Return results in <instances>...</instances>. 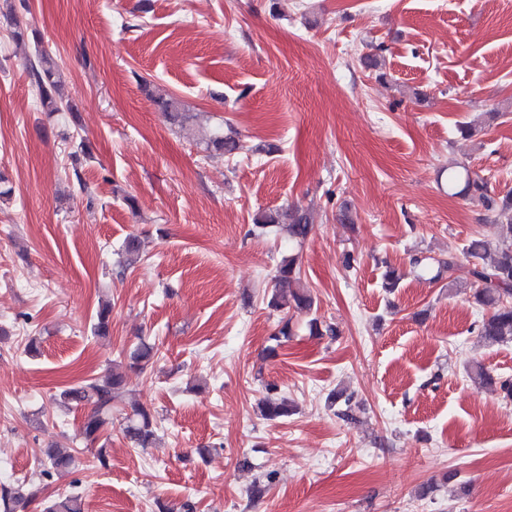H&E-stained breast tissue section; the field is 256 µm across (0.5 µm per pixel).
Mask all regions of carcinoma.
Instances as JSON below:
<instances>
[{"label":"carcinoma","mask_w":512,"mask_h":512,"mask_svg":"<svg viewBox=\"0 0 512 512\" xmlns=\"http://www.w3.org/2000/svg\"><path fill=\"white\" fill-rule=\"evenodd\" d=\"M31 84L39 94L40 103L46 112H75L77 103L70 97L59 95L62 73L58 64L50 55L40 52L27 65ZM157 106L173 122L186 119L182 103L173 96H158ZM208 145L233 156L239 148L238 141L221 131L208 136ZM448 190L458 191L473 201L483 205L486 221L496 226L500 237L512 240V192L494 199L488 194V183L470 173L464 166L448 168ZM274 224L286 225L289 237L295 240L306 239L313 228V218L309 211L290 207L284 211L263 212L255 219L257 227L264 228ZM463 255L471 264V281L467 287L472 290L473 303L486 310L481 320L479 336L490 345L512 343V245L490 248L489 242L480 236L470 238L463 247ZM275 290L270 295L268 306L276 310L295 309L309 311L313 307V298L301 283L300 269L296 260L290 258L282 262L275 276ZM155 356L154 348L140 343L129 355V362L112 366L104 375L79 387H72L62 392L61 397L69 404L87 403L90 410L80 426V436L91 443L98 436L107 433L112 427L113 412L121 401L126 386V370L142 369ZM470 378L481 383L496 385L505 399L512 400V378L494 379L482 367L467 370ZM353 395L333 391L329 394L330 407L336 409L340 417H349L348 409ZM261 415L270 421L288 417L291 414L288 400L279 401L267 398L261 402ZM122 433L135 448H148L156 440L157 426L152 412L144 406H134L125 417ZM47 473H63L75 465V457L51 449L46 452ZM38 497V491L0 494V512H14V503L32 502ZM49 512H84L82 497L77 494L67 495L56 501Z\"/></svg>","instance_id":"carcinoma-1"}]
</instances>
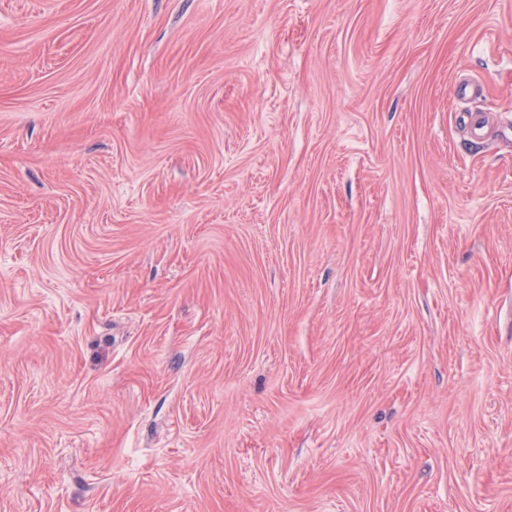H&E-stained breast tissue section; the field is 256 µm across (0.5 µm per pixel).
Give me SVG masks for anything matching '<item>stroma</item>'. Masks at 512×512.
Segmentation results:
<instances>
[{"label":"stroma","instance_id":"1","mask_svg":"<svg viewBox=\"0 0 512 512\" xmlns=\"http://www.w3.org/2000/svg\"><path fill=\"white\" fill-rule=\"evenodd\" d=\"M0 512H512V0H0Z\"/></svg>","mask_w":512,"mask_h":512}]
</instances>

□ □ □ □

Requirements:
Transcribe exactly, and only, the lines from the one bearing "Give me SVG" through the last line of the entries, counting both.

Answer to this task:
Give me SVG masks for anything matching '<item>stroma</item>'. Masks at 512×512.
Segmentation results:
<instances>
[{"label":"stroma","instance_id":"1","mask_svg":"<svg viewBox=\"0 0 512 512\" xmlns=\"http://www.w3.org/2000/svg\"><path fill=\"white\" fill-rule=\"evenodd\" d=\"M0 512H512V0H0Z\"/></svg>","mask_w":512,"mask_h":512}]
</instances>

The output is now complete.